## Exercise goal:
Your copy should hold only the lines from the one containing "C4: 10nF (+5V, N009) -> 10nF (N009, N013)" through the final line of the entries, exactly as written, with no pictures.

## Dataset:
┄┄┄┄┄┄┄┄┄┄
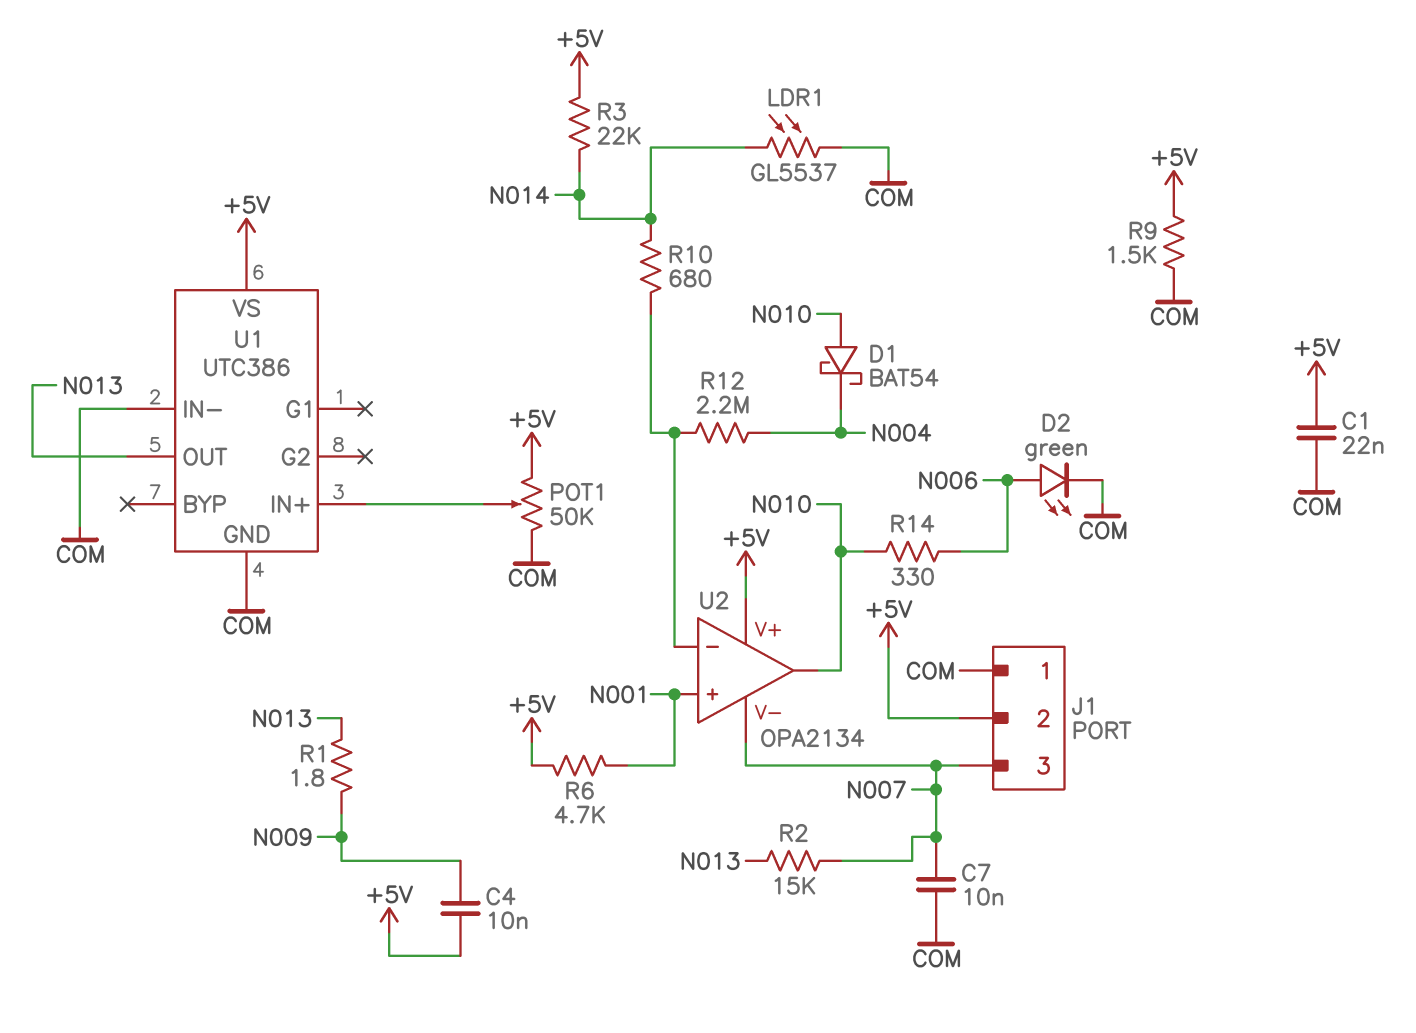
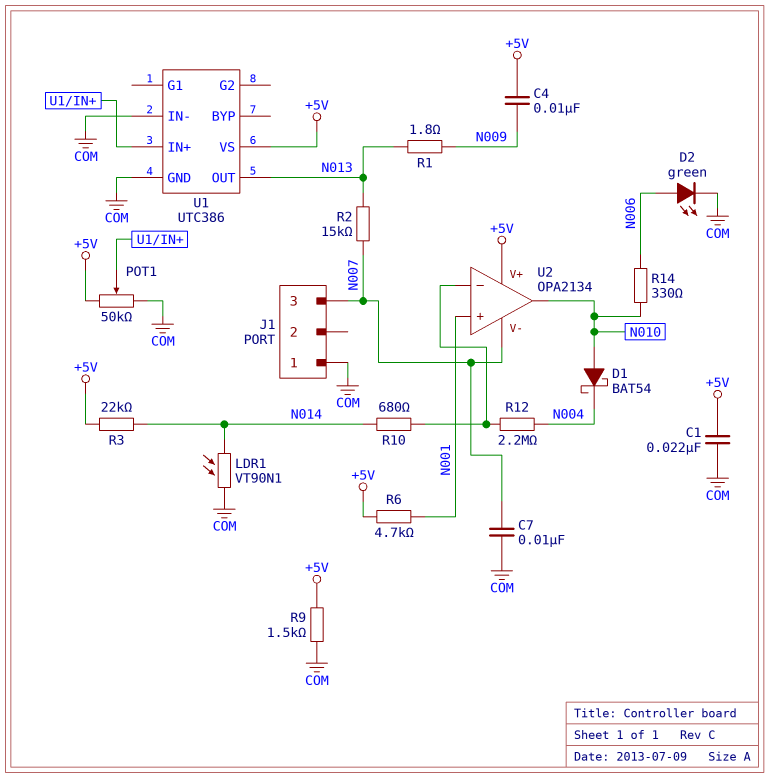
J1 pin 2: +5V -> none
LDR1: GL5537 (COM, N014) -> VT90N1 (COM, N014)

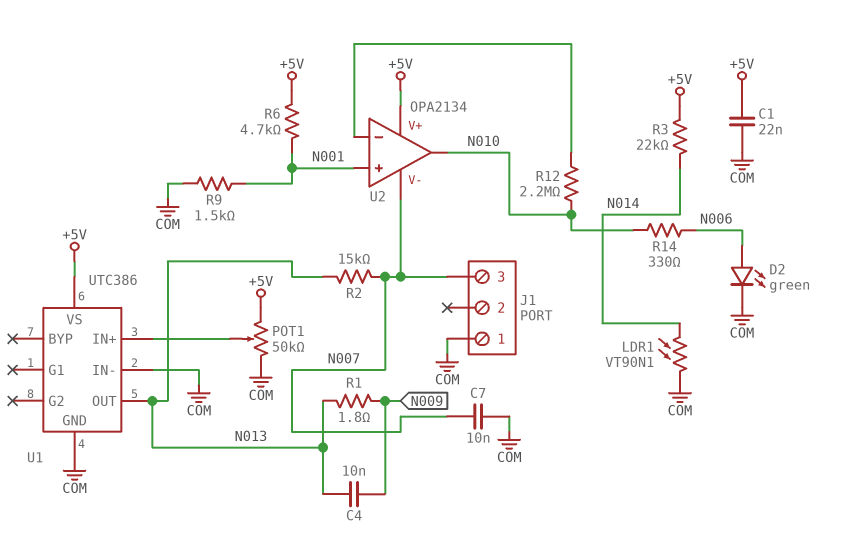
C4: 10nF (+5V, N009) -> 10nF (N009, N013)
D1: schottky BAT54 (A N010, K N004) -> none
R9: 1.5k (+5V, COM) -> 1.5k (COM, N001)
R10: 680 (N014, U2/in-) -> none
R12: 2.2M (N004, U2/in-) -> 2.2M (N010, U2/in-)

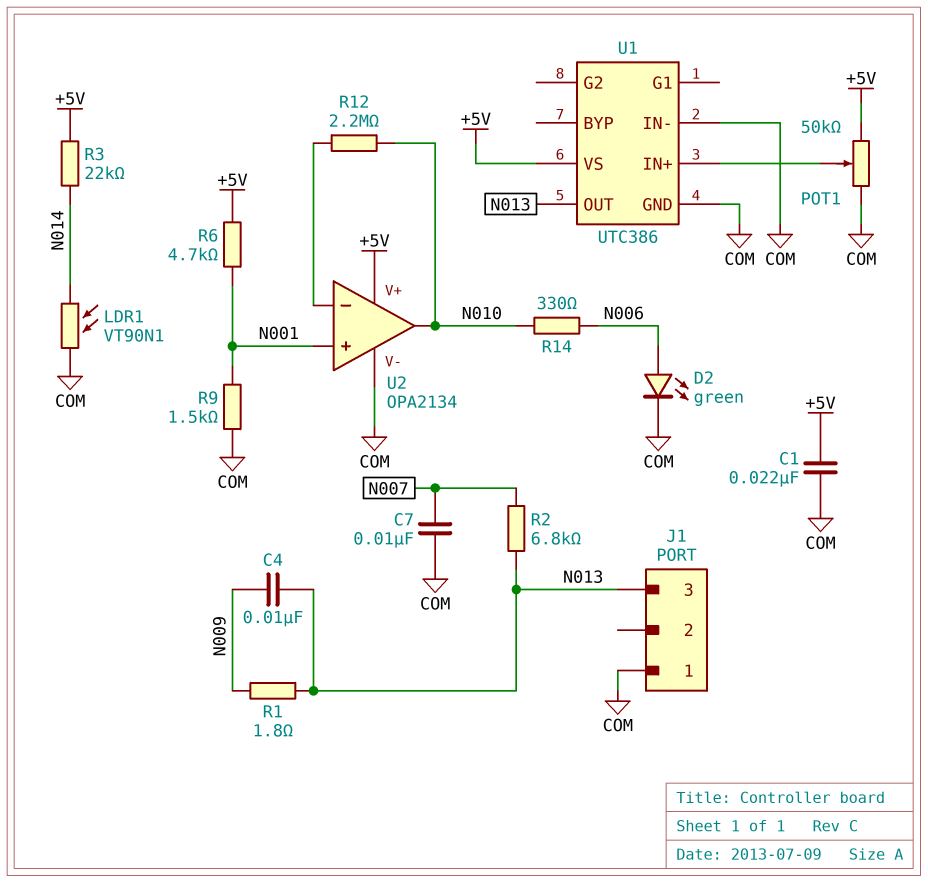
J1 pin 3: N007 -> N013
R2: 15k (N007, N013) -> 6.8k (N007, N013)
U2 pin V-: N007 -> COM

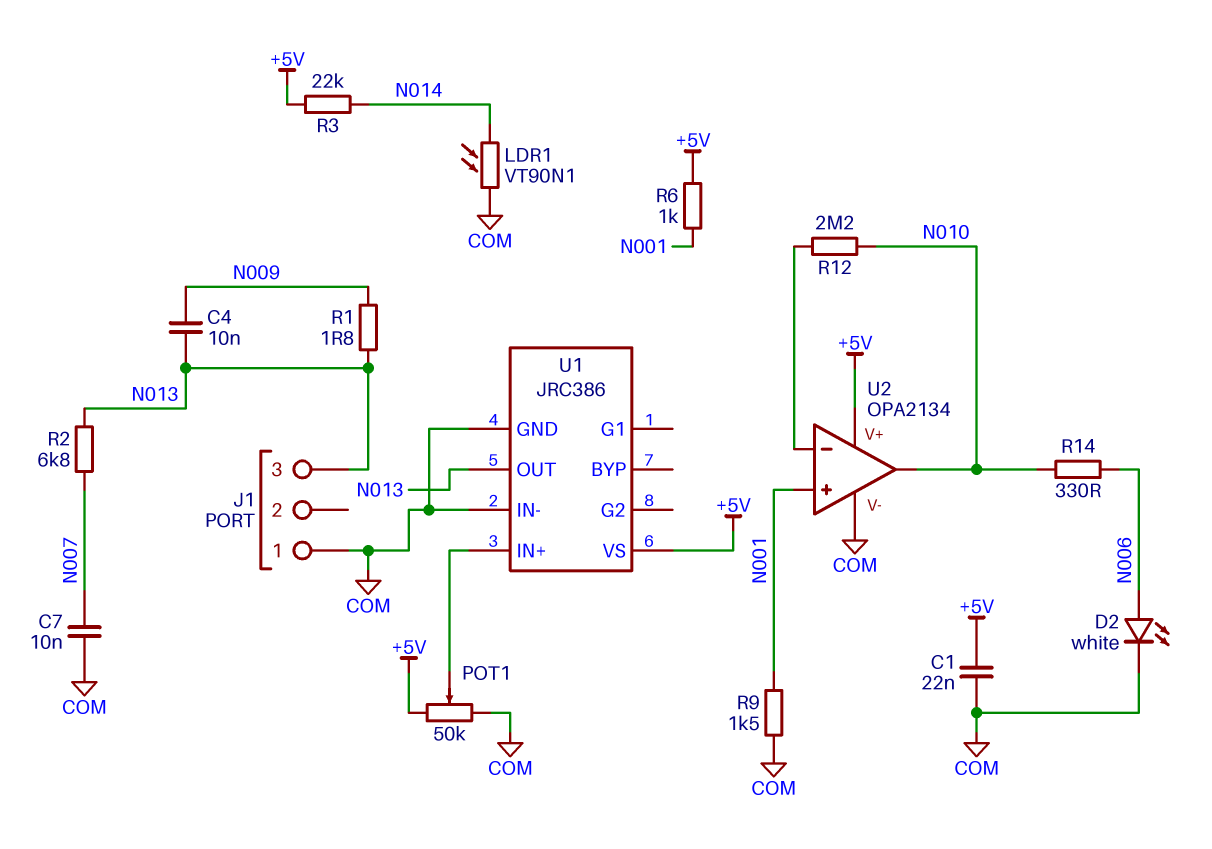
D2: LED green (A N006, K COM) -> LED white (A N006, K COM)
R6: 4.7k (+5V, N001) -> 1k (+5V, N001)
U1: UTC386 -> JRC386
┄┄┄┄┄┄┄┄┄┄
## Problem solution:
C4: 10nF (+5V, N009) -> 10nF (N009, N013)
D1: schottky BAT54 (A N010, K N004) -> none
R9: 1.5k (+5V, COM) -> 1.5k (COM, N001)
R10: 680 (N014, U2/in-) -> none
R12: 2.2M (N004, U2/in-) -> 2.2M (N010, U2/in-)

J1 pin 3: N007 -> N013
R2: 15k (N007, N013) -> 6.8k (N007, N013)
U2 pin V-: N007 -> COM

D2: LED green (A N006, K COM) -> LED white (A N006, K COM)
R6: 4.7k (+5V, N001) -> 1k (+5V, N001)
U1: UTC386 -> JRC386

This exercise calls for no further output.